§ **Exercise brief**: Only the lines from the start of the entries through the line with "gray rectangle: (83, 470)" are wanted; please output them exactly.

Geometric shape edit sequences
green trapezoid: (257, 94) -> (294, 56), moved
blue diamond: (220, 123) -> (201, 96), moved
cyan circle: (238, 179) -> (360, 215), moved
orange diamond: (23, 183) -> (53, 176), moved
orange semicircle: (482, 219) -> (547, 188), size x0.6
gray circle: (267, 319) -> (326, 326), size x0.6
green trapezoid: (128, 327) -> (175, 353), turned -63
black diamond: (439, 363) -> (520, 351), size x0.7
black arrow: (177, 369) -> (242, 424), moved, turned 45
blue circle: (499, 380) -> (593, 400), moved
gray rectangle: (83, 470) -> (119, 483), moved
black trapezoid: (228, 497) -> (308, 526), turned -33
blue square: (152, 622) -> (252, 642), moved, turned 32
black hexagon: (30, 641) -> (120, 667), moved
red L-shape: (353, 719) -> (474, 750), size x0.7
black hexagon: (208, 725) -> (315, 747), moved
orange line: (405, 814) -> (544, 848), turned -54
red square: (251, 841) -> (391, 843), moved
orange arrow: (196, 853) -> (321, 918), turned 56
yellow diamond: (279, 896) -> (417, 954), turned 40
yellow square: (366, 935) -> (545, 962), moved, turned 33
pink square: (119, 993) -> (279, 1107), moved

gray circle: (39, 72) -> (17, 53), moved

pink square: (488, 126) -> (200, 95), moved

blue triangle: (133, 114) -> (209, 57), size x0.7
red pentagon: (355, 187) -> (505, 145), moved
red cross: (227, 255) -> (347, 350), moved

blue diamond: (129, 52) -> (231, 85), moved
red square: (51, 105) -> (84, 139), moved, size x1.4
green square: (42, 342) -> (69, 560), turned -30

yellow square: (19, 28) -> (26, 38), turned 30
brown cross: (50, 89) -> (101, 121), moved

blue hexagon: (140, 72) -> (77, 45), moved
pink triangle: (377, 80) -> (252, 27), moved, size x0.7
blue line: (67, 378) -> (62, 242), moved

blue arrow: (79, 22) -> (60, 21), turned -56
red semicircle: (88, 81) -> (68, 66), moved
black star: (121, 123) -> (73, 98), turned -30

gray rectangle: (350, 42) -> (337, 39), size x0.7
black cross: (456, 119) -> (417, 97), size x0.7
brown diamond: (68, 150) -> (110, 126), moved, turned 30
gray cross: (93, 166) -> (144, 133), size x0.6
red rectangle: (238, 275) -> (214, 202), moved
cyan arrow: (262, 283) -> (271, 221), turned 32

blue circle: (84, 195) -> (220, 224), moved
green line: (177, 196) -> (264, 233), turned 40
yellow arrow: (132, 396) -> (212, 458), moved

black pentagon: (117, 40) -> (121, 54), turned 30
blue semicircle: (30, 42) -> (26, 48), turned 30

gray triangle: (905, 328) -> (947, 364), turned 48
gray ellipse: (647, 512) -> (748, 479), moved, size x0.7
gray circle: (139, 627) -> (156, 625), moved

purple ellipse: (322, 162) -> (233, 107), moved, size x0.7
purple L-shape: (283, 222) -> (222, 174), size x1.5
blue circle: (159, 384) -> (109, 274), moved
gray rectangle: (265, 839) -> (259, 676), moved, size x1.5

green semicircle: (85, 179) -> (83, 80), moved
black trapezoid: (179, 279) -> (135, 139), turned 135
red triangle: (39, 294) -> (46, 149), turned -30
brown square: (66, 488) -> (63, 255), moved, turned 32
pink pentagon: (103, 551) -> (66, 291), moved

§ **Your solution**:
green trapezoid: (257, 94) -> (294, 56), moved
blue diamond: (220, 123) -> (201, 96), moved
cyan circle: (238, 179) -> (360, 215), moved
orange diamond: (23, 183) -> (53, 176), moved
orange semicircle: (482, 219) -> (547, 188), size x0.6
gray circle: (267, 319) -> (326, 326), size x0.6
green trapezoid: (128, 327) -> (175, 353), turned -63
black diamond: (439, 363) -> (520, 351), size x0.7
black arrow: (177, 369) -> (242, 424), moved, turned 45
blue circle: (499, 380) -> (593, 400), moved
gray rectangle: (83, 470) -> (119, 483), moved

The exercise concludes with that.